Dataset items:
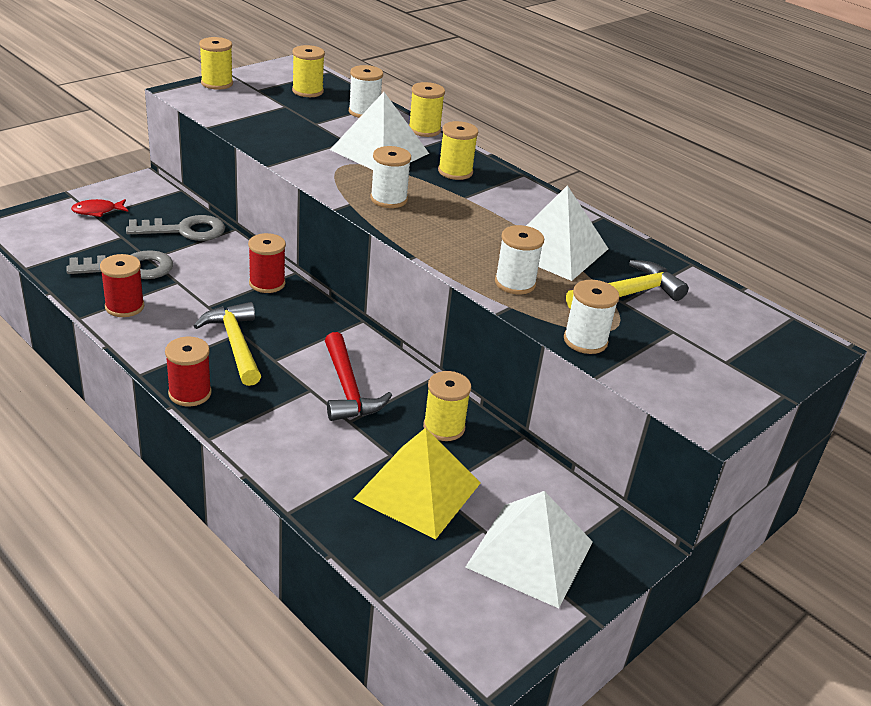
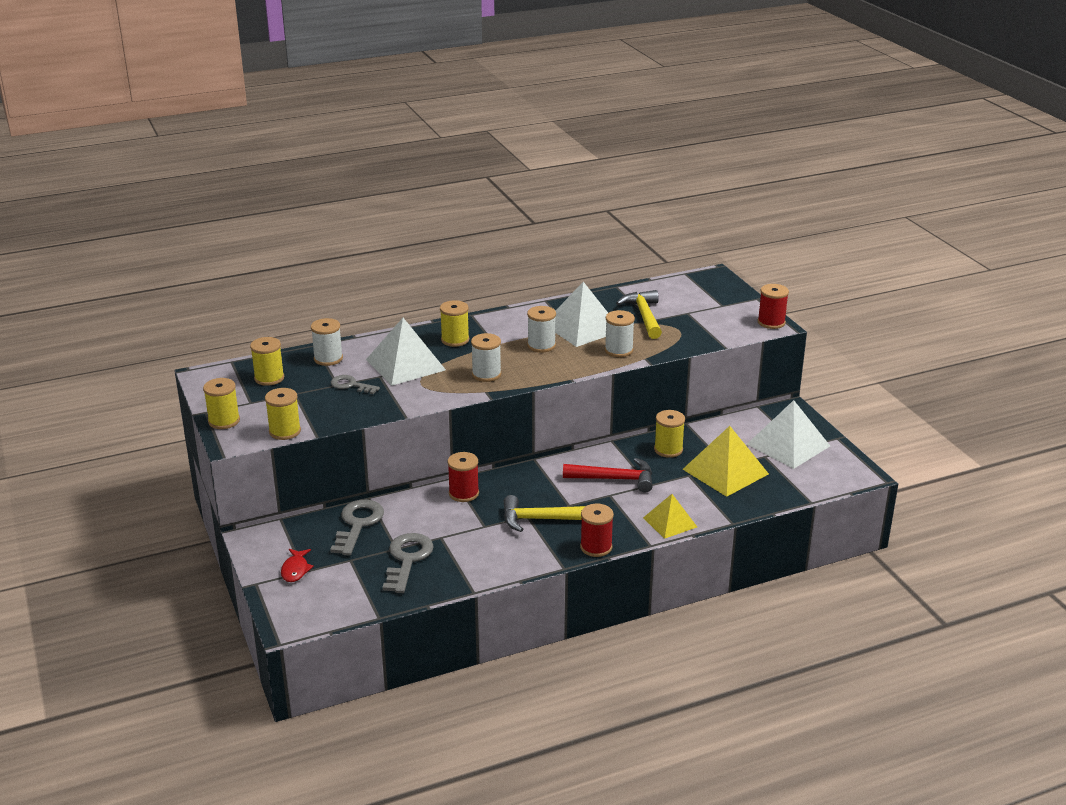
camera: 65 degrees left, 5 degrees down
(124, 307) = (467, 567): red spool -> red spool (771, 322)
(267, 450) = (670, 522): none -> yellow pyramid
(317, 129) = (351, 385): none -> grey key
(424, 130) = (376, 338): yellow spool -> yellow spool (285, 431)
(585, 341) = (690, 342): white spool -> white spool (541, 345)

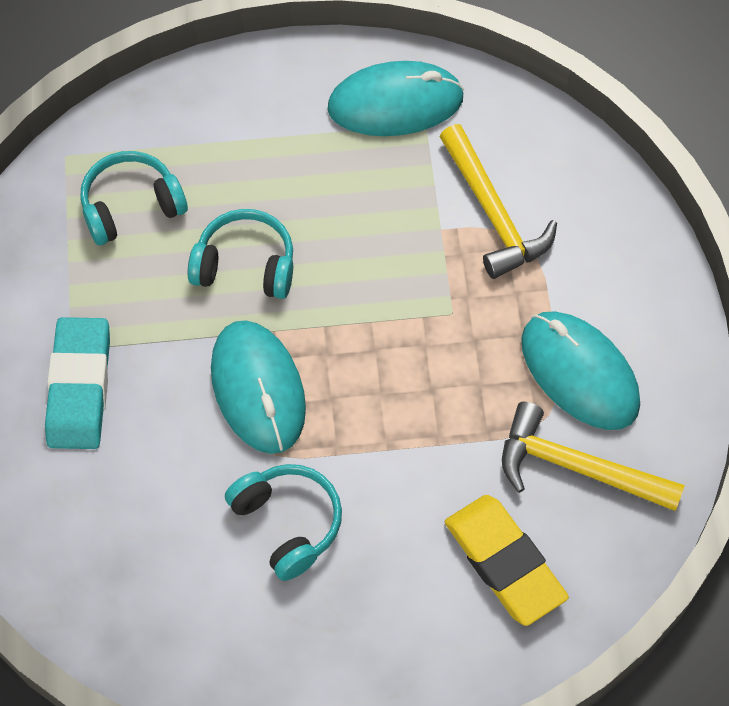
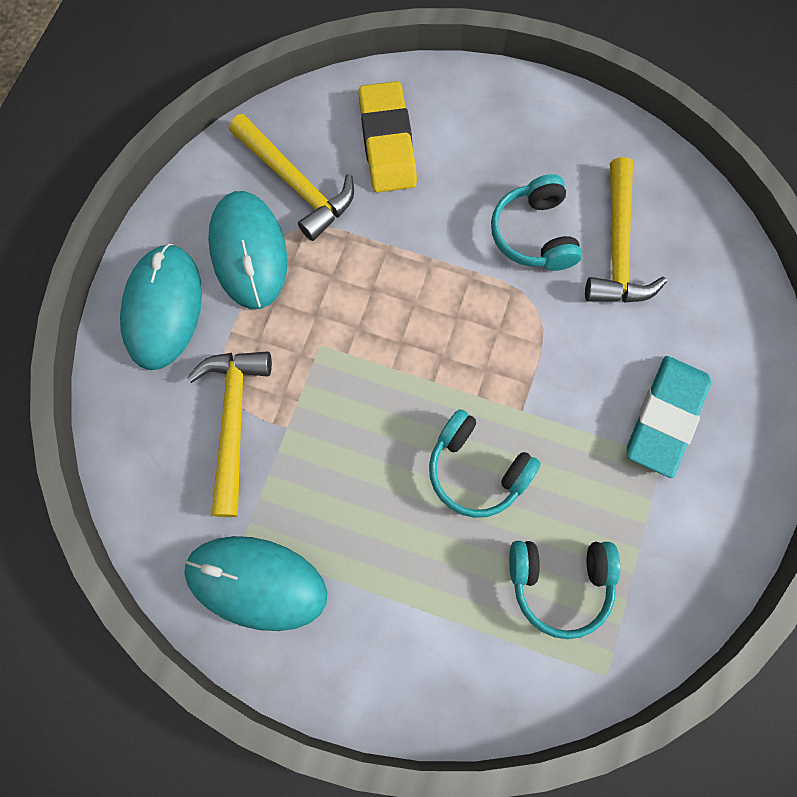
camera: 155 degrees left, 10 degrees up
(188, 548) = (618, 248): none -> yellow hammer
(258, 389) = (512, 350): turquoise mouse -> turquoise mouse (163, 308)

| Task prompt |
Copy each entry exactly as written. Images should not appear in the copy.

| Your solution |
camera: 65 degrees left, 5 degrees down
(124, 307) = (467, 567): red spool -> red spool (771, 322)
(267, 450) = (670, 522): none -> yellow pyramid
(317, 129) = (351, 385): none -> grey key
(424, 130) = (376, 338): yellow spool -> yellow spool (285, 431)
(585, 341) = (690, 342): white spool -> white spool (541, 345)

camera: 155 degrees left, 10 degrees up
(188, 548) = (618, 248): none -> yellow hammer
(258, 389) = (512, 350): turquoise mouse -> turquoise mouse (163, 308)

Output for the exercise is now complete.